Listed entries »

________________________

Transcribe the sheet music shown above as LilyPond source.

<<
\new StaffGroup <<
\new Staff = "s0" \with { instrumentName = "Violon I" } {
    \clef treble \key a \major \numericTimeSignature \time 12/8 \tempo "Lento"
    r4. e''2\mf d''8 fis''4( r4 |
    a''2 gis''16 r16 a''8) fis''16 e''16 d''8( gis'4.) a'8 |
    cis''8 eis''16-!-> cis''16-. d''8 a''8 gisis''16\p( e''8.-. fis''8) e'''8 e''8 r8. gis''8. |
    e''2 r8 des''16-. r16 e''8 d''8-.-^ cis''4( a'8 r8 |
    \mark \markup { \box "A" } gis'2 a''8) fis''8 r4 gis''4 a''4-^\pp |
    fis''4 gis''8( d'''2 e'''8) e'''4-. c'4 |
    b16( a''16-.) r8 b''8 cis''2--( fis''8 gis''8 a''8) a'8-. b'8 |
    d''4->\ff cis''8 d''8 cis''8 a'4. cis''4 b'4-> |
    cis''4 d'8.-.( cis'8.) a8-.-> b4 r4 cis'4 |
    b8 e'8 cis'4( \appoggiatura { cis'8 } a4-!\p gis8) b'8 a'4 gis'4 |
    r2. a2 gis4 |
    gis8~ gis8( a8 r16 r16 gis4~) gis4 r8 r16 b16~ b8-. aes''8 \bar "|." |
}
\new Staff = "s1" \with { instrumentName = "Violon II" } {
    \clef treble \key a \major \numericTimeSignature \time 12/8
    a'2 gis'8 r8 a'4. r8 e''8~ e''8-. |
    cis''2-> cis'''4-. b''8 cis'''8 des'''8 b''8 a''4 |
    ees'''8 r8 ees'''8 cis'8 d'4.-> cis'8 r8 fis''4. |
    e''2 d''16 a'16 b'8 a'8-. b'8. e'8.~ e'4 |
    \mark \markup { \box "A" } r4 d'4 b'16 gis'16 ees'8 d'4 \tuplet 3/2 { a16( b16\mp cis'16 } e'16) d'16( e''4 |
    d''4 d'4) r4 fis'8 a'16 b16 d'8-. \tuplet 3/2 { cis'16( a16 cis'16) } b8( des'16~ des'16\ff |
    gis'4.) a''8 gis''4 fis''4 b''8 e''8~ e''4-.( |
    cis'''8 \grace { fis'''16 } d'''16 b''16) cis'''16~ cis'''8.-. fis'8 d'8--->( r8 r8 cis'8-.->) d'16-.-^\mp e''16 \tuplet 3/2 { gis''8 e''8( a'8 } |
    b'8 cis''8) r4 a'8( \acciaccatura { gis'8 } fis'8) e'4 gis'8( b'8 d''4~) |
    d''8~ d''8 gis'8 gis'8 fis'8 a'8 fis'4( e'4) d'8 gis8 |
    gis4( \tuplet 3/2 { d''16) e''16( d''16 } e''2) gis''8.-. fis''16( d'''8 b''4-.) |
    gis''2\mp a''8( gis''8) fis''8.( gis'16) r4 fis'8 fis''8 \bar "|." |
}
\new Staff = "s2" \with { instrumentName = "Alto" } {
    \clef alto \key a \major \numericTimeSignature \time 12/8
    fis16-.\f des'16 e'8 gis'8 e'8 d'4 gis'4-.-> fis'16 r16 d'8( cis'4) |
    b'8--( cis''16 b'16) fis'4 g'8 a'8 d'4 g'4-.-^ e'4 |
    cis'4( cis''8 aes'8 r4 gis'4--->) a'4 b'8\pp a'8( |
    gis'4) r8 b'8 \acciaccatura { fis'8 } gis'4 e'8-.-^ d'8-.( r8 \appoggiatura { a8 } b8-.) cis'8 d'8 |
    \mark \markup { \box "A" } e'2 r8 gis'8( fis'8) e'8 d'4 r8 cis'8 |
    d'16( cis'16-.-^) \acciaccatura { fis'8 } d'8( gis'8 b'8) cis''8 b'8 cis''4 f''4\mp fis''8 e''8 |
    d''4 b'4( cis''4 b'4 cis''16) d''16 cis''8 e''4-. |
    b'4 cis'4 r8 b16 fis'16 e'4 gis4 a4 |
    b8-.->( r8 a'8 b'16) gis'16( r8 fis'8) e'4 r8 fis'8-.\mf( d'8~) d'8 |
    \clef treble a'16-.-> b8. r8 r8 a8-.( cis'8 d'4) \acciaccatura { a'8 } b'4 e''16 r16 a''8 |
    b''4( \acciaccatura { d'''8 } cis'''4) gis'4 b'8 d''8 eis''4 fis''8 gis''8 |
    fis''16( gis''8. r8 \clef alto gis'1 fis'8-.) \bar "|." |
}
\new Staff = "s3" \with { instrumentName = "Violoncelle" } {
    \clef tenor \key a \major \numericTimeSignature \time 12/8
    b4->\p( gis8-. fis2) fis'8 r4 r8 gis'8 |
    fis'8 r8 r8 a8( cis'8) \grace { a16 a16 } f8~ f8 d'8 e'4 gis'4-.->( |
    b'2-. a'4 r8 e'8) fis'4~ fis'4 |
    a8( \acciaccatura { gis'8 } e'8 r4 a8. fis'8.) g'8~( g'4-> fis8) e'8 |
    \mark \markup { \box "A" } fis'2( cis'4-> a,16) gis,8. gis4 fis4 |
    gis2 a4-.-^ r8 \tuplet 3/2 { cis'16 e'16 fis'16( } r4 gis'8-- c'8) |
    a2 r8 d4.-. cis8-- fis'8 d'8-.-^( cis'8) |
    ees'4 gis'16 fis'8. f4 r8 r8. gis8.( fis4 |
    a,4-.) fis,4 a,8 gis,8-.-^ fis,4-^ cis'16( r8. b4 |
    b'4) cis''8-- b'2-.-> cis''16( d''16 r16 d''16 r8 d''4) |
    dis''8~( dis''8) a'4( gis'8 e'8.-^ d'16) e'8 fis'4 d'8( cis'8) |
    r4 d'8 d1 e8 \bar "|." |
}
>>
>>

________________________

Exercise description » Return each line of the records above that contains the string "clef". Case matters.

Full response »
    \clef treble \key a \major \numericTimeSignature \time 12/8 \tempo "Lento"
    \clef treble \key a \major \numericTimeSignature \time 12/8
    \clef alto \key a \major \numericTimeSignature \time 12/8
    \clef treble a'16-.-> b8. r8 r8 a8-.( cis'8 d'4) \acciaccatura { a'8 } b'4 e''16 r16 a''8 |
    fis''16( gis''8. r8 \clef alto gis'1 fis'8-.) \bar "|." |
    \clef tenor \key a \major \numericTimeSignature \time 12/8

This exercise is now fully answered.